*** Opening of INFORMATION GIVEN ***

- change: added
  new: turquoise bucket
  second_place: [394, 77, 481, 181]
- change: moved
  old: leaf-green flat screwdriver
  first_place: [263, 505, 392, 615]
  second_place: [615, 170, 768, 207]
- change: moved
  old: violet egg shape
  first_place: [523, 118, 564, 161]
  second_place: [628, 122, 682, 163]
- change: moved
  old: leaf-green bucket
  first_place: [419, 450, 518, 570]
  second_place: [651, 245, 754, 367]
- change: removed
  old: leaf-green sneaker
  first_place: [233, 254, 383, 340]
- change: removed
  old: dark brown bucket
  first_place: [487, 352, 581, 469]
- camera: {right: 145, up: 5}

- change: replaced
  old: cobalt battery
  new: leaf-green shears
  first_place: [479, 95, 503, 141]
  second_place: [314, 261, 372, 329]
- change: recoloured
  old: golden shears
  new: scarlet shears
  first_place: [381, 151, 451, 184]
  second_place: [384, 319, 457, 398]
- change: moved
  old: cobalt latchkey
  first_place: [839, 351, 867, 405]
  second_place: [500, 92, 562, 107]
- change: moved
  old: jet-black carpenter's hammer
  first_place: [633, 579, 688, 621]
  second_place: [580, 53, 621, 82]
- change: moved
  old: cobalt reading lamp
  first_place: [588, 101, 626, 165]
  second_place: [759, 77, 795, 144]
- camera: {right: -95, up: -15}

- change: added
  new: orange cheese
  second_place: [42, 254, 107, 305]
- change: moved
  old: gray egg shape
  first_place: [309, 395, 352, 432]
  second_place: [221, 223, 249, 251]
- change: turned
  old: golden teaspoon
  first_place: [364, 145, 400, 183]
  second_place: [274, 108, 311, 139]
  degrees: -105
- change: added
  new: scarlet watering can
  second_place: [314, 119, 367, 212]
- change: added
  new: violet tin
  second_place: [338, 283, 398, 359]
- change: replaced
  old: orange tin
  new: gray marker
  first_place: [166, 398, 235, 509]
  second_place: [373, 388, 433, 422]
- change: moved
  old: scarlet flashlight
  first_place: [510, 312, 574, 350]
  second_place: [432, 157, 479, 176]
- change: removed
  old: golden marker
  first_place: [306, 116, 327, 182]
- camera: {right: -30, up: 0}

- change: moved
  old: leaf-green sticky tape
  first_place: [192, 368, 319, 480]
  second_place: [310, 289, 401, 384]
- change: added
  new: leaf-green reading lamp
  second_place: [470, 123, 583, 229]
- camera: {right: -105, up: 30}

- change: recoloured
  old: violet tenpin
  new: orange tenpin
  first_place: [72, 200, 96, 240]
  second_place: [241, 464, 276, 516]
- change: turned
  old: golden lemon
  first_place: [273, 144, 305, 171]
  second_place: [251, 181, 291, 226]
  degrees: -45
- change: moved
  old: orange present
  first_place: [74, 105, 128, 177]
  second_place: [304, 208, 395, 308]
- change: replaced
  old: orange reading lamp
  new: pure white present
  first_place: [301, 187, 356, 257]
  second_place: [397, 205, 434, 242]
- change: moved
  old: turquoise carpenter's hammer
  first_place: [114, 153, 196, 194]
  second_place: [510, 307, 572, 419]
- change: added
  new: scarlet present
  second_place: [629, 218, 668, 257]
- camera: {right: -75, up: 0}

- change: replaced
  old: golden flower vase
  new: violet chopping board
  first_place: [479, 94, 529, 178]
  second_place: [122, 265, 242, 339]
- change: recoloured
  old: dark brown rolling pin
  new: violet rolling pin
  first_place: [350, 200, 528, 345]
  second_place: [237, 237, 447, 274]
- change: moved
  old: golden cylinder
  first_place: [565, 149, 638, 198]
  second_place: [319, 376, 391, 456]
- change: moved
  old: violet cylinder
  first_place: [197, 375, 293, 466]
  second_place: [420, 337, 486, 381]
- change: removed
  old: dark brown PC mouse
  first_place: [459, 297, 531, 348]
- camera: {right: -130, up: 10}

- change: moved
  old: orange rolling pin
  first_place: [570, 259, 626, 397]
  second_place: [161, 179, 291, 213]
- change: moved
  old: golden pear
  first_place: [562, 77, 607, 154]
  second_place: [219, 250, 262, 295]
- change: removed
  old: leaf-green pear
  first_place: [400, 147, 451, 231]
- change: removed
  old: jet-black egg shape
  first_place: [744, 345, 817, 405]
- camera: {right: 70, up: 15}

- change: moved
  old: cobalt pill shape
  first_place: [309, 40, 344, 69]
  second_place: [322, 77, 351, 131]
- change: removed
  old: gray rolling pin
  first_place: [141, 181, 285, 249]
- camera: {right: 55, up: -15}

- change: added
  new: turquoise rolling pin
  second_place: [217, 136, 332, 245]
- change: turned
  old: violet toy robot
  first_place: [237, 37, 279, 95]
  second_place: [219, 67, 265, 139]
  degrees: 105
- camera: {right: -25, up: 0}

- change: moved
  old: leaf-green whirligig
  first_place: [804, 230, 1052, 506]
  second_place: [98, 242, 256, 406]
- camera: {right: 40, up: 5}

*** Close of INFORMATION GIVEN ***

§ WORK INSTRUCTIONS:
Repeat the entries above exactly, beginning at their first line and ending with the line that contains "first_place: [487, 352, 581, 469]", with nothing added.

§ ANSWER SECTION:
- change: added
  new: turquoise bucket
  second_place: [394, 77, 481, 181]
- change: moved
  old: leaf-green flat screwdriver
  first_place: [263, 505, 392, 615]
  second_place: [615, 170, 768, 207]
- change: moved
  old: violet egg shape
  first_place: [523, 118, 564, 161]
  second_place: [628, 122, 682, 163]
- change: moved
  old: leaf-green bucket
  first_place: [419, 450, 518, 570]
  second_place: [651, 245, 754, 367]
- change: removed
  old: leaf-green sneaker
  first_place: [233, 254, 383, 340]
- change: removed
  old: dark brown bucket
  first_place: [487, 352, 581, 469]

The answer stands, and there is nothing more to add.